■ **Problem**
Once you reach the line that contains "R7: 15 (VCC, n6) -> 15 (n6, n20)", retype it and every line after it exactly, ending with the last line of the entries.

[Items from a dataset]
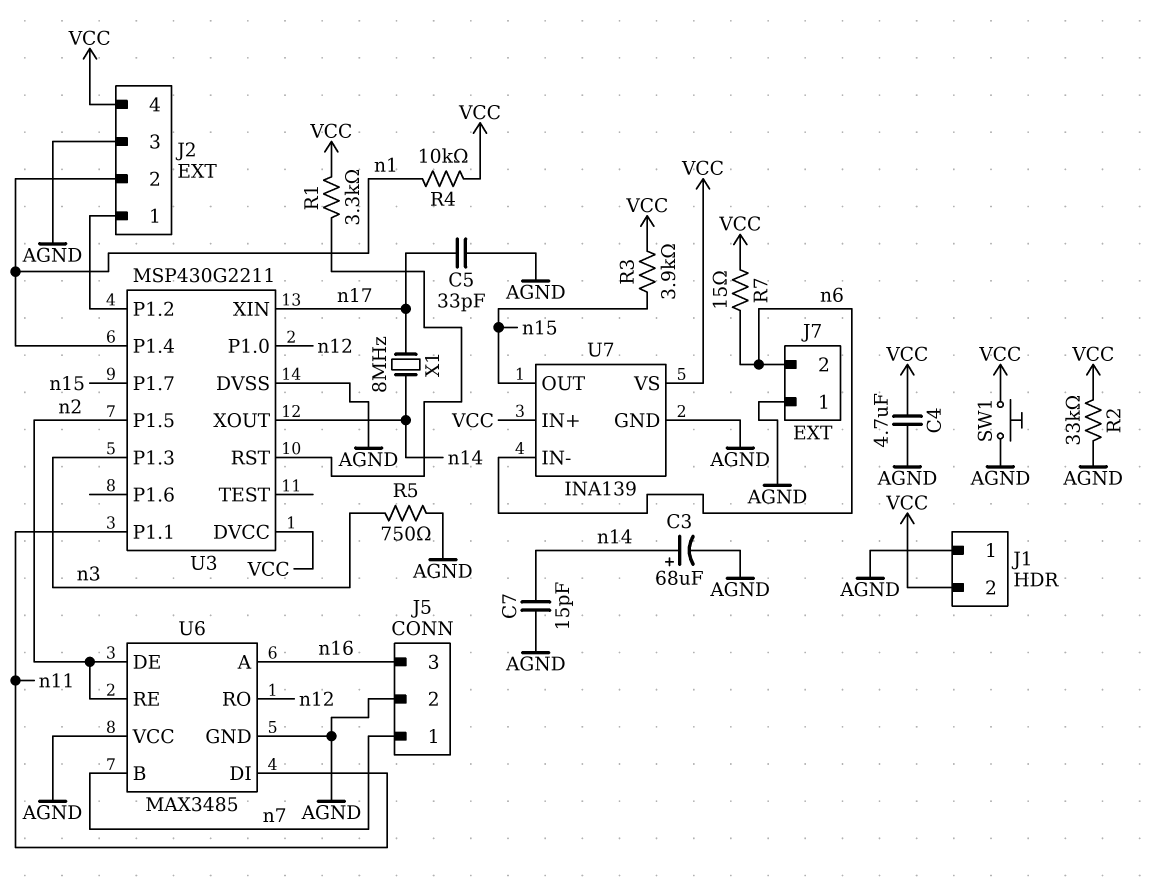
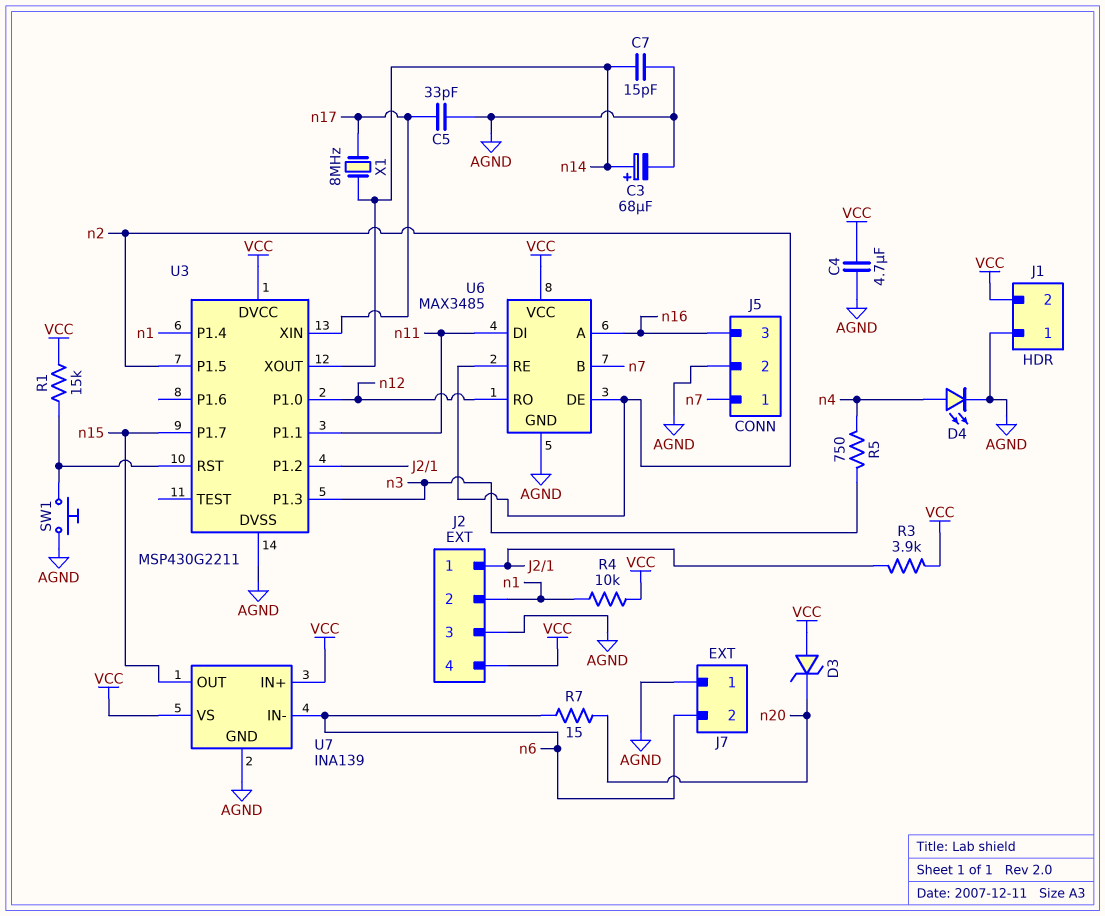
D3: none -> zener (A VCC, K n20)
D4: none -> LED (A n4, K AGND)
R1: 3.3k (U3/RST, VCC) -> 15k (U3/RST, VCC)
R2: 33k (AGND, VCC) -> none
R3: 3.9k (VCC, n15) -> 3.9k (J2/1, VCC)
R5: 750 (AGND, n3) -> 750 (n3, n4)
R7: 15 (VCC, n6) -> 15 (n6, n20)
SW1: button (AGND, VCC) -> button (AGND, U3/RST)
U6 pin VCC: AGND -> VCC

■ **Solved exercise**
R7: 15 (VCC, n6) -> 15 (n6, n20)
SW1: button (AGND, VCC) -> button (AGND, U3/RST)
U6 pin VCC: AGND -> VCC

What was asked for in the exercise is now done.